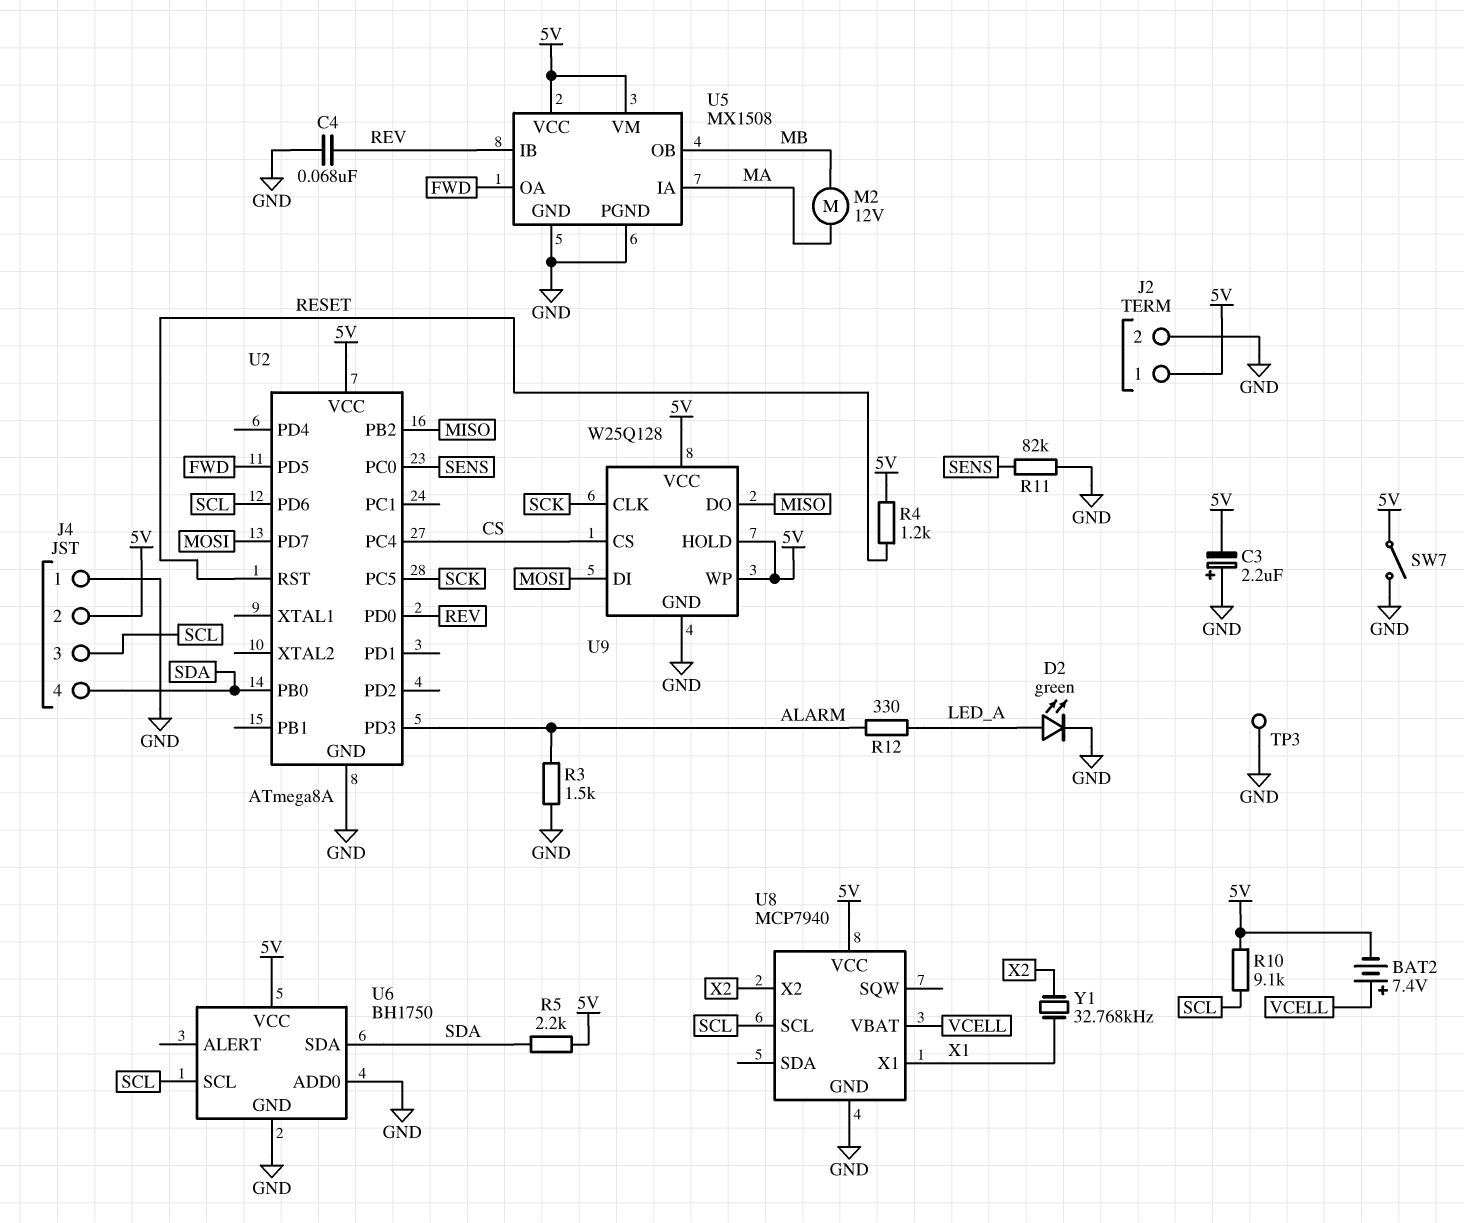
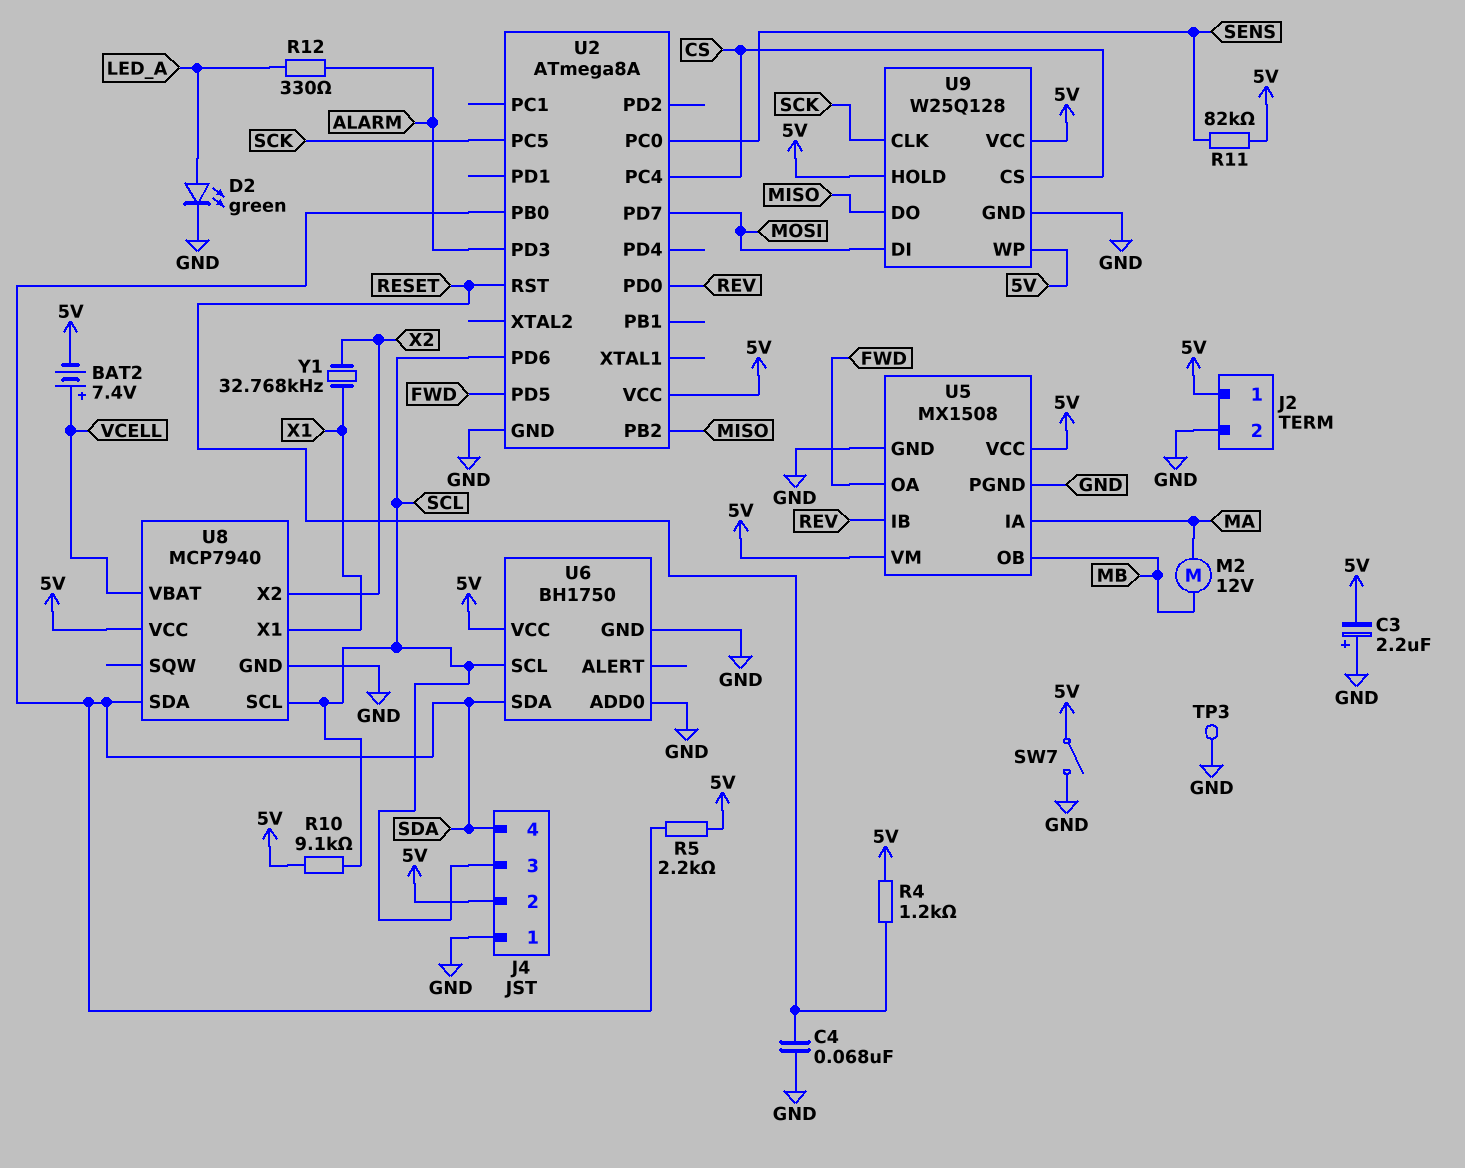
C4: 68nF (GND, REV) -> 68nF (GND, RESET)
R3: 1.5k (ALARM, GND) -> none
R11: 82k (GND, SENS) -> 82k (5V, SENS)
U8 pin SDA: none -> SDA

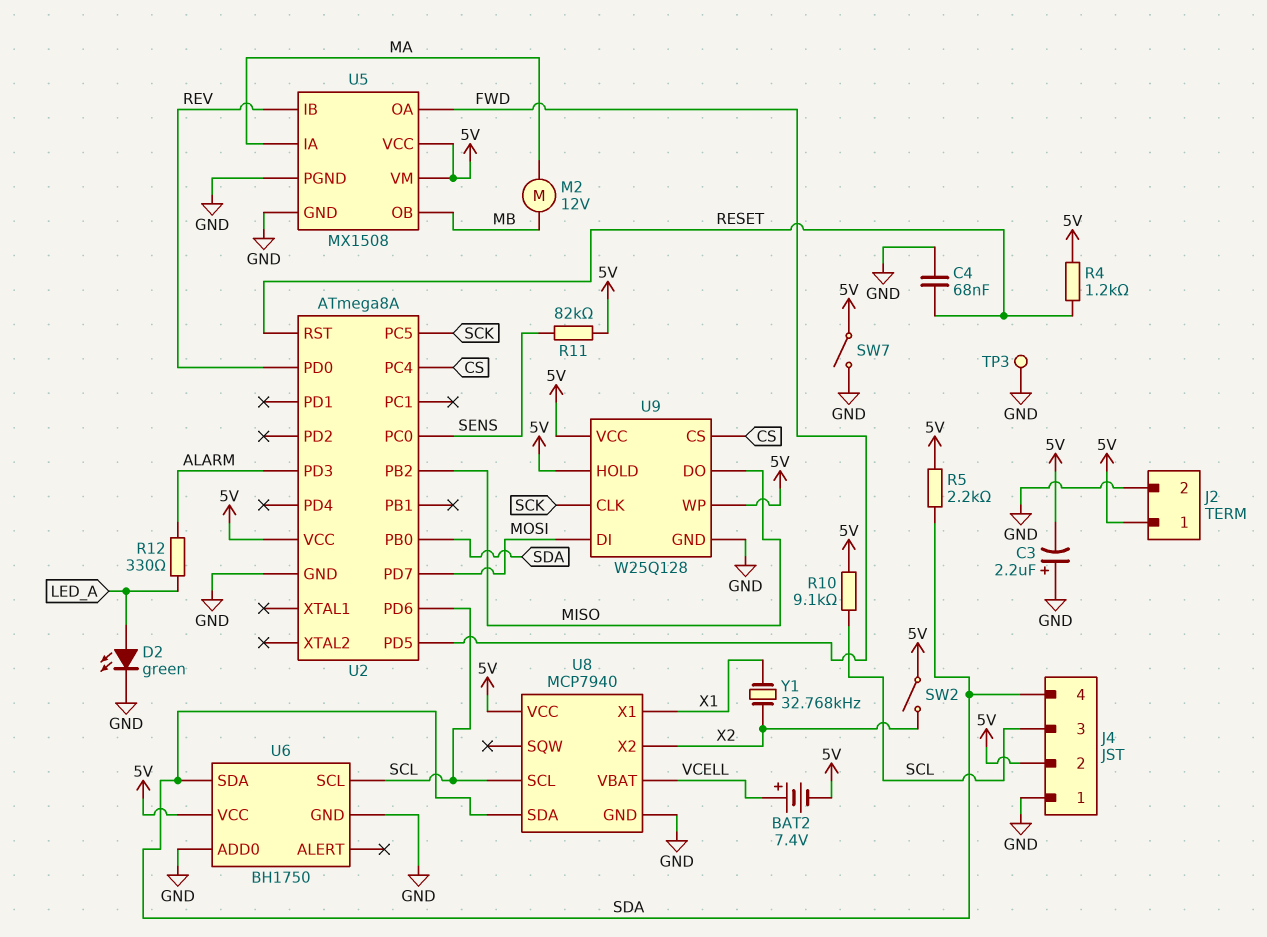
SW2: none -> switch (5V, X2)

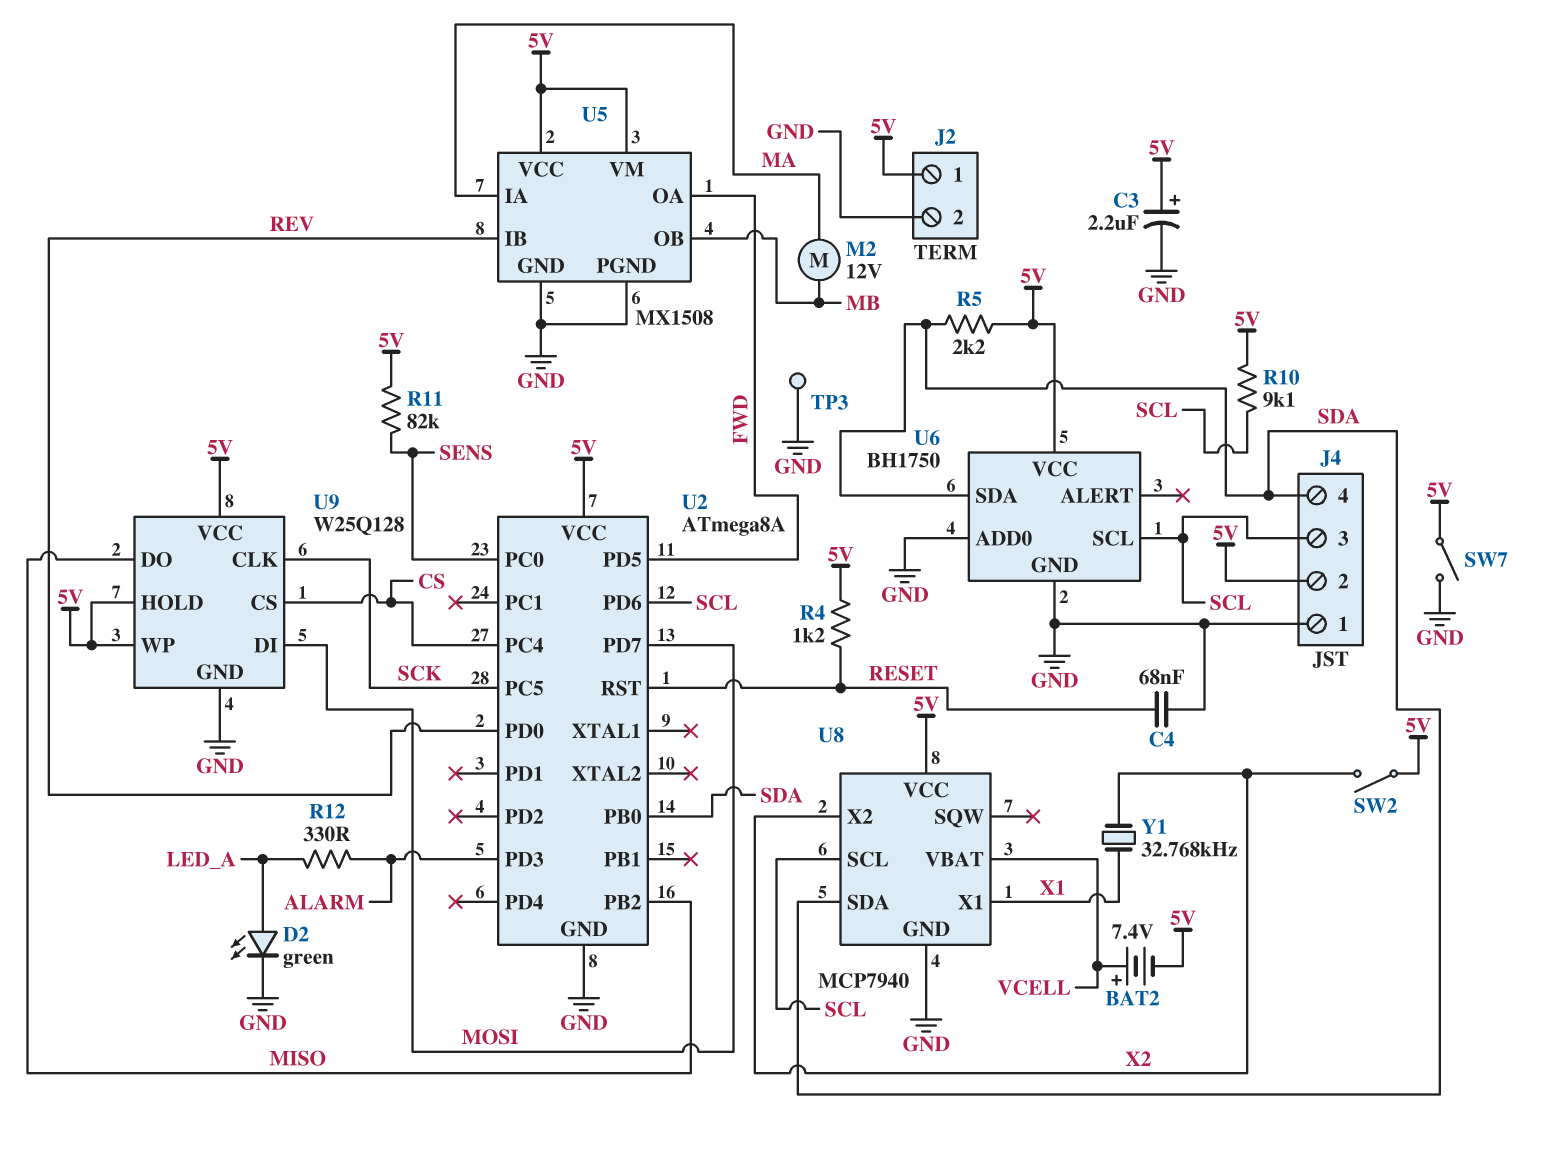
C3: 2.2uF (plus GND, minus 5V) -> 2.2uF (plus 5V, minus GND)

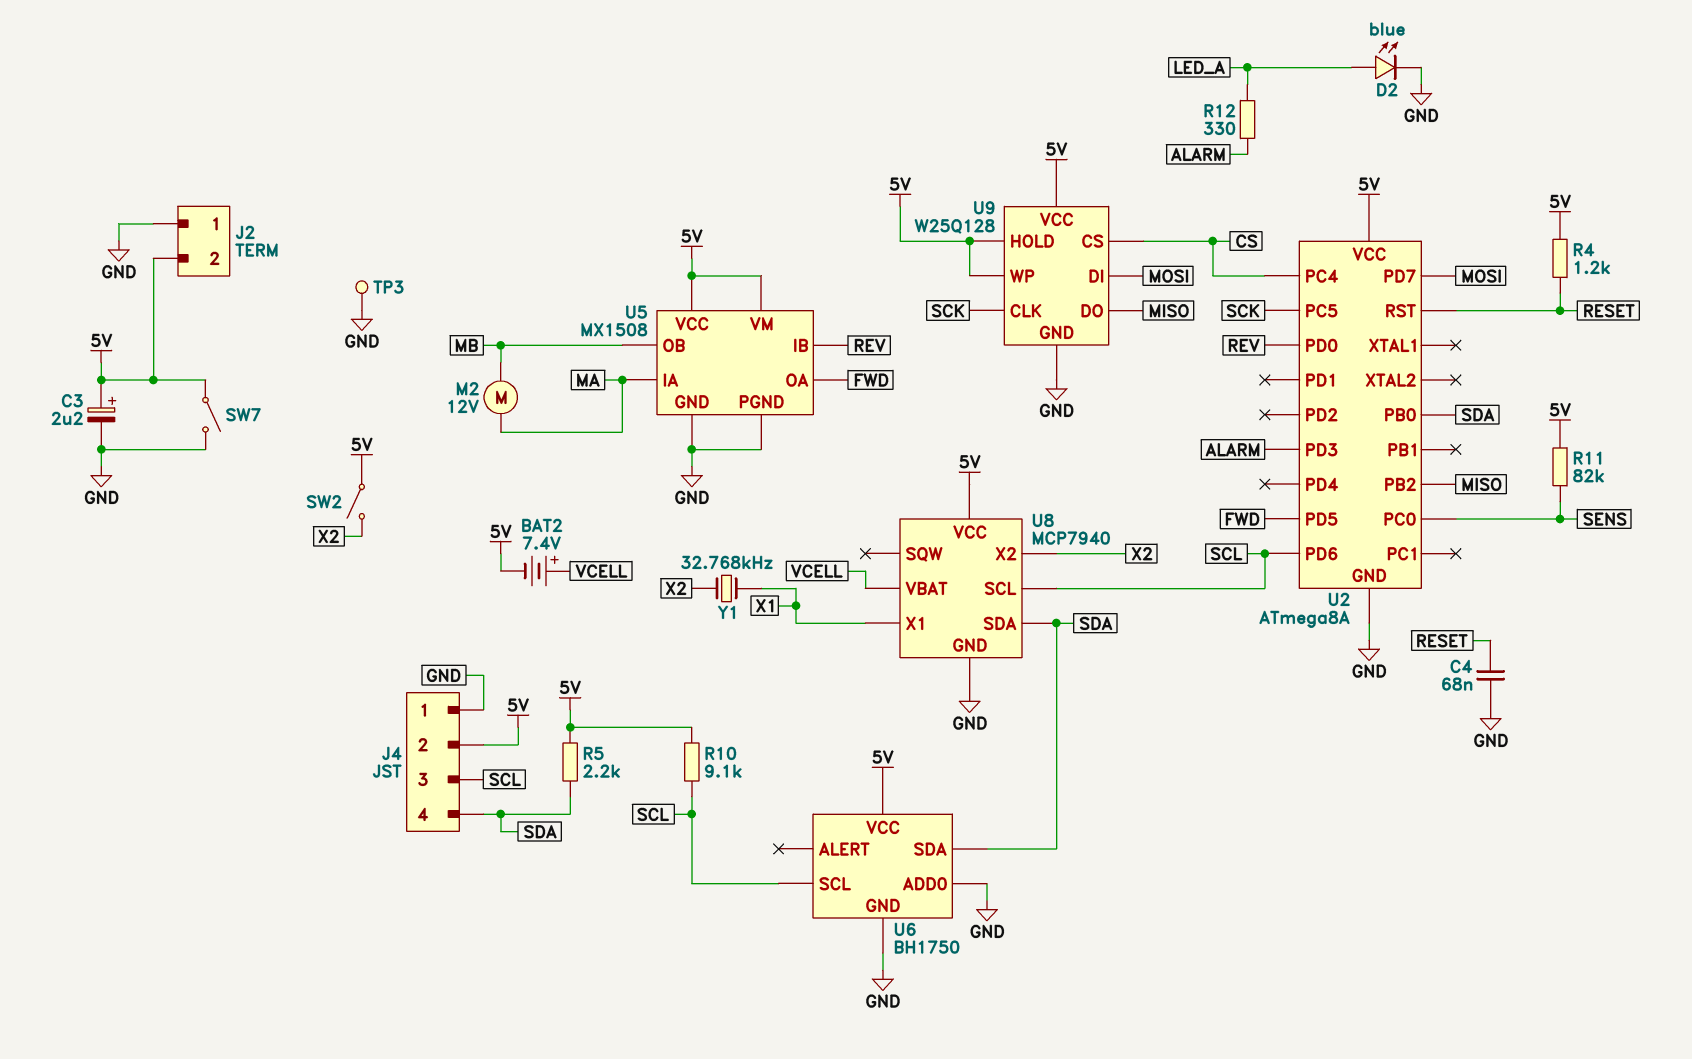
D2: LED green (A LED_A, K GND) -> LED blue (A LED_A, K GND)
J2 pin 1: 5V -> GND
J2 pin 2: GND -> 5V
-----
Exercise instructions - Could the entries above be copied out exactly, with no pictures included?

Reply -
C4: 68nF (GND, REV) -> 68nF (GND, RESET)
R3: 1.5k (ALARM, GND) -> none
R11: 82k (GND, SENS) -> 82k (5V, SENS)
U8 pin SDA: none -> SDA

SW2: none -> switch (5V, X2)

C3: 2.2uF (plus GND, minus 5V) -> 2.2uF (plus 5V, minus GND)

D2: LED green (A LED_A, K GND) -> LED blue (A LED_A, K GND)
J2 pin 1: 5V -> GND
J2 pin 2: GND -> 5V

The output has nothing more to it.